STATED PROBLEM: Can you reproduce the rows below with "Adagio" changed to "Andante" and everything else left as it is, leaving the pictures out?

RECORDS TO PROCESS:
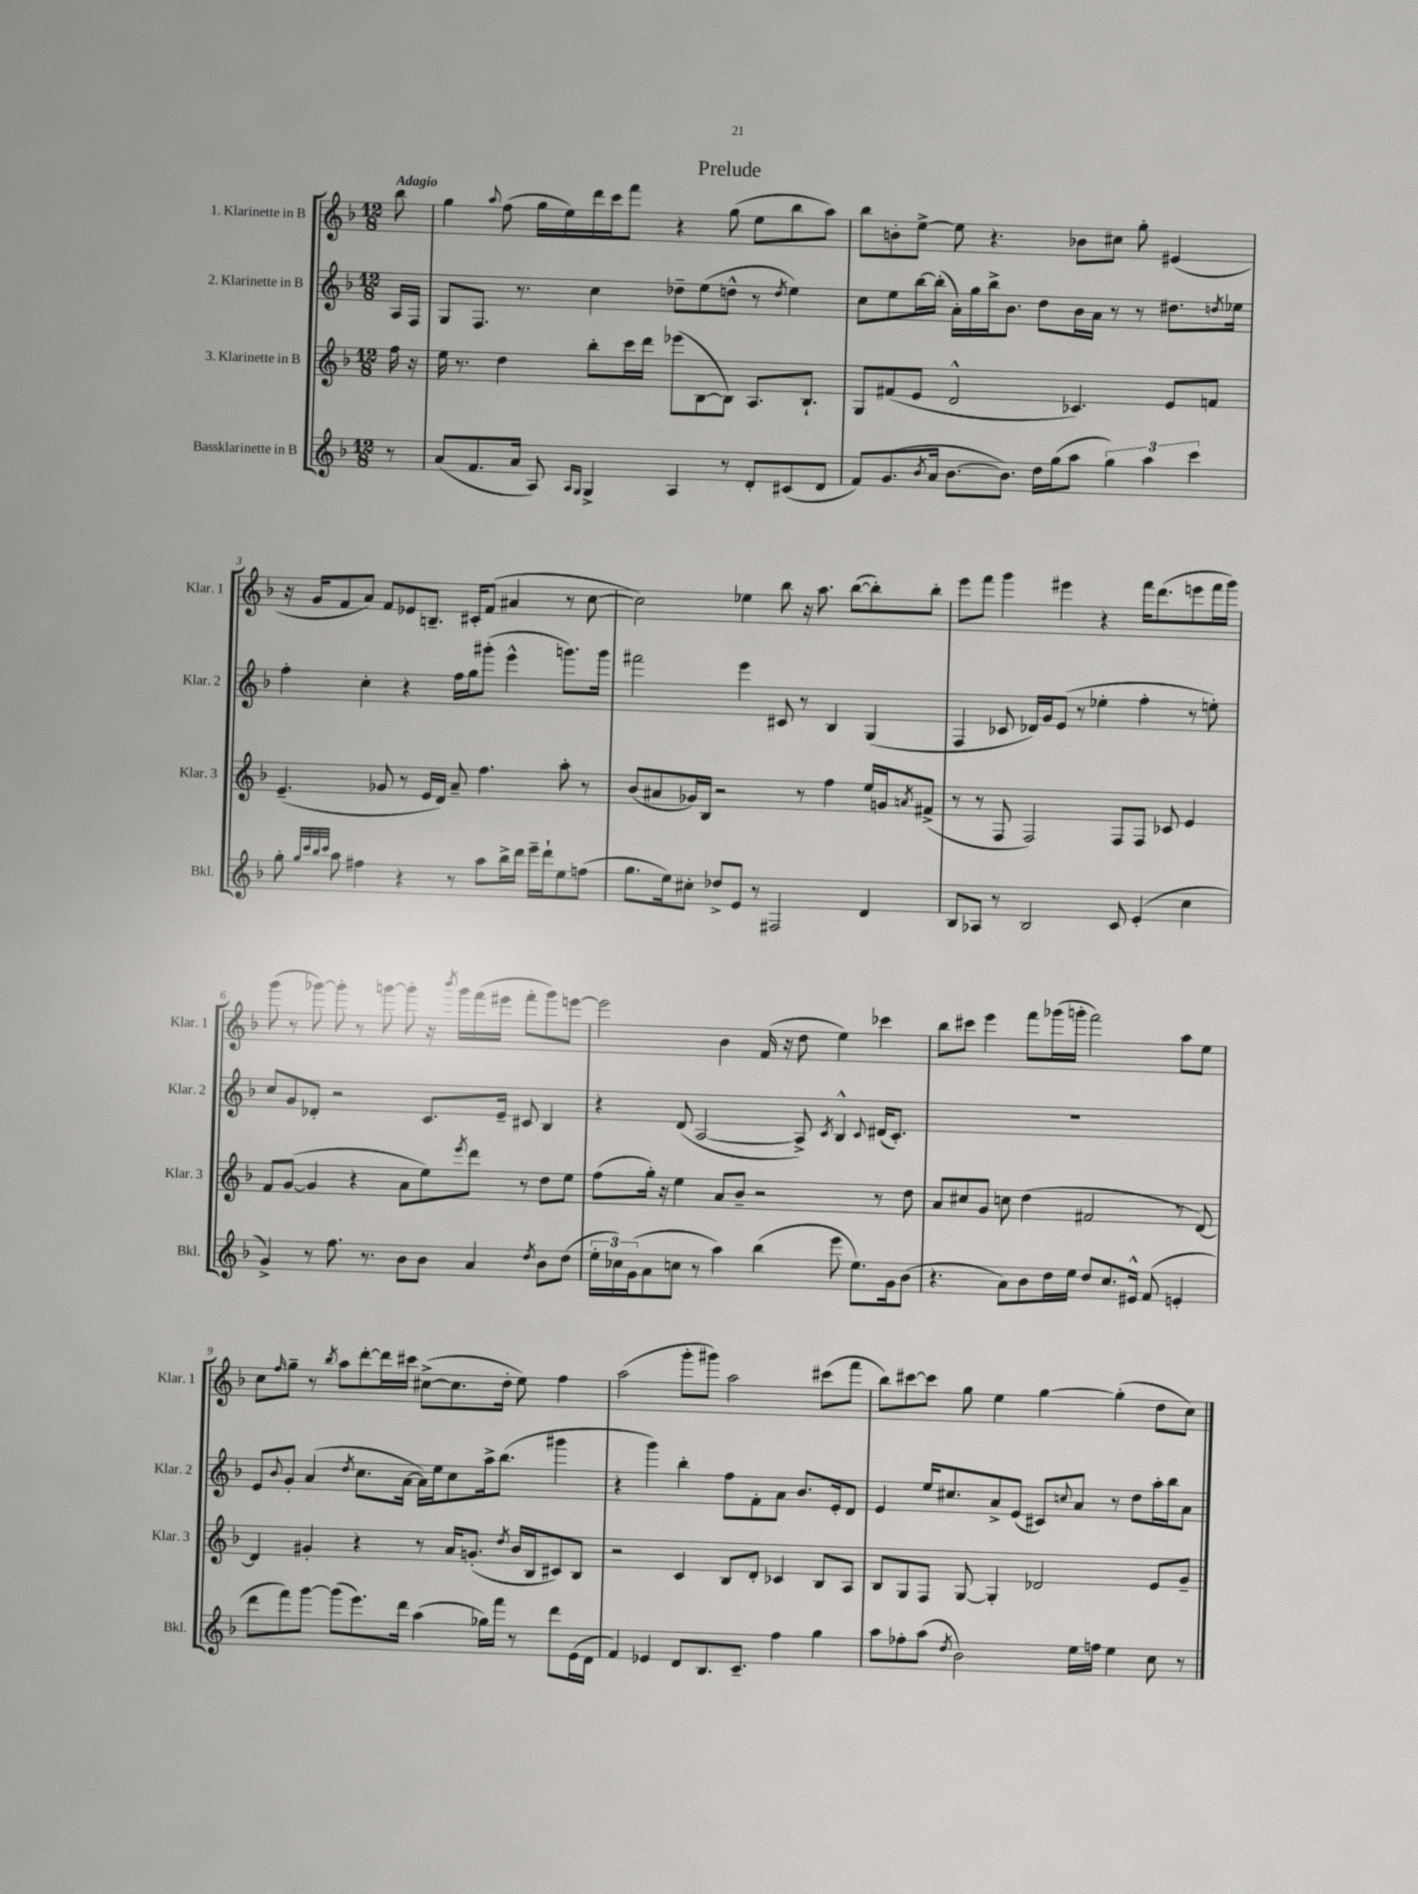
\header { title = "Prelude" }
<<
\new StaffGroup <<
\new Staff = "s0" \with { instrumentName = "1. Klarinette in B" shortInstrumentName = "Klar. 1" } {
    \clef treble \key f \major \numericTimeSignature \time 12/8 \partial 8 \tempo "Adagio"
    bes''8 |
    g''4 \appoggiatura { a''8 } f''8( g''16 e''16) d'''16 c'''16 f'''8 r4 g''8( e''8 bes''8 a''8) |
    bes''8 b'8-. e''8~-> e''8 r4. bes'8 cis''8 g''8-. eis'4( |
    r16 g'16 f'8 a'8) f'8 ees'8 b8.-- cis'16-. f'8( ais'4 r8 c''8~ |
    c''2) ees''4 bes''8 r16 a''8. bes''8~( bes''8-.) bes''8-. |
    e'''8 f'''8 g'''4 eis'''4 r4 f'''16 d'''8.( e'''8 f'''16 g'''16) |
    g'''8( r8 ges'''8~) ges'''8-. r8 g'''8~ g'''8-. r16 \acciaccatura { bes'''8 } g'''16 f'''16( eis'''16 f'''8-. g'''8) e'''8~ |
    e'''2 bes'4 f'16( r16 d''8 e''4) ces'''4 |
    bes''8 cis'''8 e'''4 f'''8 ges'''16( g'''16-. f'''2) a''8 e''8 |
    c''8 \grace { f''16 } g''8-- r8 \acciaccatura { bes''8 } a''8 d'''8~-. d'''16 cis'''16 cis''8~->( cis''8. d''16-. e''8) f''4 |
    a''2( g'''8-. gis'''8) a''2 cis'''8( f'''8 |
    bes''8) cis'''8~ cis'''8 g''8 e''4 g''4~ g''4-.( d''8 c''8) \bar "|." |
}
\new Staff = "s1" \with { instrumentName = "2. Klarinette in B" shortInstrumentName = "Klar. 2" } {
    \clef treble \key f \major \numericTimeSignature \time 12/8 \partial 8
    a16 f16 |
    g8 f8. r8. c''4 des''8-- e''8( d''8-^ r8 \acciaccatura { d''8 } e''4) |
    c''8 e''8 bes''16~ bes''16-.( a'16-.) g''16 bes''16-> bes'8. d''8 bes'16 a'16 r8 r8 dis''8. \acciaccatura { d''8 } ees''16 |
    f''4-. c''4-. r4 f''16 g''16 gis'''8-.( e'''4-^ g'''8.) g'''16 |
    fis'''2 e'''4 cis'8 r8 bes4 g4( |
    f4 ces'8 des'16) g'16 e'8( r8 ees''4-. f''4-. r8 e''8-.) |
    c''8 g'8 des'8-. r2 c'8. e'16-- cis'8 bes4 |
    r4 d'8( a2~ a8->) \acciaccatura { c'8 } bes4-^ \appoggiatura { c'8 } dis'16( c'8.-.) |
    R1. |
    e'8 \appoggiatura { bes'8 } g'8-. a'4( \acciaccatura { d''8 } c''8. a'16~ a'16) e''16 c''8 a''16-> bes''8.( gis'''4 |
    r4 g'''4) bes''4-. f''8 f'8-. a'8 bes'8. e'16-. d'8 |
    e'4 e''16 cis''8. a'8-> e'8( cis'8) \appoggiatura { c''8 } a'8 r8 d''8 a''16-. bes''16 a'8 \bar "|." |
}
\new Staff = "s2" \with { instrumentName = "3. Klarinette in B" shortInstrumentName = "Klar. 3" } {
    \clef treble \key f \major \numericTimeSignature \time 12/8 \partial 8
    f''16 r16 |
    e''16 r8. d''4 bes''8-. c'''16 d'''16 ees'''8( bes8~ bes8) a8. bes8.-! |
    g8 fis'8( e'8 d'2-^ ces'4.) e'8 f'8 |
    e'4.--( ges'8 r8 e'16 d'16) a'8-- f''4. a''8-. r8 |
    bes'8( ais'8 ges'16) bes16 r2 r8 f''4 e''16 g'16 \acciaccatura { a'8 } fis'8->( |
    r8 r8 f8 f2) f8 f8 ces'8 e'4 |
    f'8 g'8~( g'4 r4 a'8 e''8) \acciaccatura { e'''8 } d'''8 r8 d''8 e''8 |
    f''8( g''16-.) r16 e''4 a'8 bes'8-- r2 r8 d''8 |
    a'8 cis''8 g'8 c''8 d''4( fis'2 r8 d'8~) |
    d'4 gis'4-. r4 r8 a'16 g'8.-.( \acciaccatura { d''8 } bes'16 bes16 cis'8) bes8 |
    r2 c'4 bes8 d'8-. ces'4 bes8 a8 |
    bes8 g8 f8 g8~ g4-. des'2 e'8 g'8-- \bar "|." |
}
\new Staff = "s3" \with { instrumentName = "Bassklarinette in B" shortInstrumentName = "Bkl." } {
    \clef treble \key f \major \numericTimeSignature \time 12/8 \partial 8
    r8 |
    a'8( f'8. a'16 a8) \grace { a16 g16 } g4-> a4 r8 d'8-. cis'8( d'8 |
    f'8) g'8.( \acciaccatura { bes'8 } a'16 bes'8.~ bes'8.) d''16 g''16( a''8 \tuplet 3/2 { g''4) a''4 c'''4 } |
    g''8-. \grace { g''32 c'''32 bes''32 c'''32 } a''8 fis''4 r4 r8 a''8 bes''16-> d'''16 e'''16-- d'''16-! e''8 f''8( |
    g''8. e''16) cis''8-. des''8-> e'8 r8 fis2 d'4 |
    bes8 aes8 r8 bes2 c'8 e'4-.( c''4 |
    g'4->) r8 f''8. r8. bes'8 bes'8 a'4 \acciaccatura { d''8 } bes'8 d''8( |
    \tuplet 3/2 { e''16-. ces''16) g'16( } a'8 c''8 r8 a''4) bes''4( e'''8 e''8.) g'16 bes'8( |
    r4. a'8) bes'8 d''16 e''16 d''8 c''8. eis'16-^ f'8( e'4-. |
    d'''8 f'''8) g'''8~ g'''8( e'''8.) d'''16 a''4( ges''16) f'''16 r8 d'''8 e'16( d'16 |
    f'4) ees'4 d'8 bes8. c'8.-- f''4 g''4 |
    a''8 fes''8-. a''8( \acciaccatura { d''8 } bes'2) e''16 f''16 e''4 c''8 r8 \bar "|." |
}
>>
>>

WRITTEN SOLUTION:
\header { title = "Prelude" }
<<
\new StaffGroup <<
\new Staff = "s0" \with { instrumentName = "1. Klarinette in B" shortInstrumentName = "Klar. 1" } {
    \clef treble \key f \major \numericTimeSignature \time 12/8 \partial 8 \tempo "Andante"
    bes''8 |
    g''4 \appoggiatura { a''8 } f''8( g''16 e''16) d'''16 c'''16 f'''8 r4 g''8( e''8 bes''8 a''8) |
    bes''8 b'8-. e''8~-> e''8 r4. bes'8 cis''8 g''8-. eis'4( |
    r16 g'16 f'8 a'8) f'8 ees'8 b8.-- cis'16-. f'8( ais'4 r8 c''8~ |
    c''2) ees''4 bes''8 r16 a''8. bes''8~( bes''8-.) bes''8-. |
    e'''8 f'''8 g'''4 eis'''4 r4 f'''16 d'''8.( e'''8 f'''16 g'''16) |
    g'''8( r8 ges'''8~) ges'''8-. r8 g'''8~ g'''8-. r16 \acciaccatura { bes'''8 } g'''16 f'''16( eis'''16 f'''8-. g'''8) e'''8~ |
    e'''2 bes'4 f'16( r16 d''8 e''4) ces'''4 |
    bes''8 cis'''8 e'''4 f'''8 ges'''16( g'''16-. f'''2) a''8 e''8 |
    c''8 \grace { f''16 } g''8-- r8 \acciaccatura { bes''8 } a''8 d'''8~-. d'''16 cis'''16 cis''8~->( cis''8. d''16-. e''8) f''4 |
    a''2( g'''8-. gis'''8) a''2 cis'''8( f'''8 |
    bes''8) cis'''8~ cis'''8 g''8 e''4 g''4~ g''4-.( d''8 c''8) \bar "|." |
}
\new Staff = "s1" \with { instrumentName = "2. Klarinette in B" shortInstrumentName = "Klar. 2" } {
    \clef treble \key f \major \numericTimeSignature \time 12/8 \partial 8
    a16 f16 |
    g8 f8. r8. c''4 des''8-- e''8( d''8-^ r8 \acciaccatura { d''8 } e''4) |
    c''8 e''8 bes''16~ bes''16-.( a'16-.) g''16 bes''16-> bes'8. d''8 bes'16 a'16 r8 r8 dis''8. \acciaccatura { d''8 } ees''16 |
    f''4-. c''4-. r4 f''16 g''16 gis'''8-.( e'''4-^ g'''8.) g'''16 |
    fis'''2 e'''4 cis'8 r8 bes4 g4( |
    f4 ces'8 des'16) g'16 e'8( r8 ees''4-. f''4-. r8 e''8-.) |
    c''8 g'8 des'8-. r2 c'8. e'16-- cis'8 bes4 |
    r4 d'8( a2~ a8->) \acciaccatura { c'8 } bes4-^ \appoggiatura { c'8 } dis'16( c'8.-.) |
    R1. |
    e'8 \appoggiatura { bes'8 } g'8-. a'4( \acciaccatura { d''8 } c''8. a'16~ a'16) e''16 c''8 a''16-> bes''8.( gis'''4 |
    r4 g'''4) bes''4-. f''8 f'8-. a'8 bes'8. e'16-. d'8 |
    e'4 e''16 cis''8. a'8-> e'8( cis'8) \appoggiatura { c''8 } a'8 r8 d''8 a''16-. bes''16 a'8 \bar "|." |
}
\new Staff = "s2" \with { instrumentName = "3. Klarinette in B" shortInstrumentName = "Klar. 3" } {
    \clef treble \key f \major \numericTimeSignature \time 12/8 \partial 8
    f''16 r16 |
    e''16 r8. d''4 bes''8-. c'''16 d'''16 ees'''8( bes8~ bes8) a8. bes8.-! |
    g8 fis'8( e'8 d'2-^ ces'4.) e'8 f'8 |
    e'4.--( ges'8 r8 e'16 d'16) a'8-- f''4. a''8-. r8 |
    bes'8( ais'8 ges'16) bes16 r2 r8 f''4 e''16 g'16 \acciaccatura { a'8 } fis'8->( |
    r8 r8 f8 f2) f8 f8 ces'8 e'4 |
    f'8 g'8~( g'4 r4 a'8 e''8) \acciaccatura { e'''8 } d'''8 r8 d''8 e''8 |
    f''8( g''16-.) r16 e''4 a'8 bes'8-- r2 r8 d''8 |
    a'8 cis''8 g'8 c''8 d''4( fis'2 r8 d'8~) |
    d'4 gis'4-. r4 r8 a'16 g'8.-.( \acciaccatura { d''8 } bes'16 bes16 cis'8) bes8 |
    r2 c'4 bes8 d'8-. ces'4 bes8 a8 |
    bes8 g8 f8 g8~ g4-. des'2 e'8 g'8-- \bar "|." |
}
\new Staff = "s3" \with { instrumentName = "Bassklarinette in B" shortInstrumentName = "Bkl." } {
    \clef treble \key f \major \numericTimeSignature \time 12/8 \partial 8
    r8 |
    a'8( f'8. a'16 a8) \grace { a16 g16 } g4-> a4 r8 d'8-. cis'8( d'8 |
    f'8) g'8.( \acciaccatura { bes'8 } a'16 bes'8.~ bes'8.) d''16 g''16( a''8 \tuplet 3/2 { g''4) a''4 c'''4 } |
    g''8-. \grace { g''32 c'''32 bes''32 c'''32 } a''8 fis''4 r4 r8 a''8 bes''16-> d'''16 e'''16-- d'''16-! e''8 f''8( |
    g''8. e''16) cis''8-. des''8-> e'8 r8 fis2 d'4 |
    bes8 aes8 r8 bes2 c'8 e'4-.( c''4 |
    g'4->) r8 f''8. r8. bes'8 bes'8 a'4 \acciaccatura { d''8 } bes'8 d''8( |
    \tuplet 3/2 { e''16-. ces''16) g'16( } a'8 c''8 r8 a''4) bes''4( e'''8 e''8.) g'16 bes'8( |
    r4. a'8) bes'8 d''16 e''16 d''8 c''8. eis'16-^ f'8( e'4-. |
    d'''8 f'''8) g'''8~ g'''8( e'''8.) d'''16 a''4( ges''16) f'''16 r8 d'''8 e'16( d'16 |
    f'4) ees'4 d'8 bes8. c'8.-- f''4 g''4 |
    a''8 fes''8-. a''8( \acciaccatura { d''8 } bes'2) e''16 f''16 e''4 c''8 r8 \bar "|." |
}
>>
>>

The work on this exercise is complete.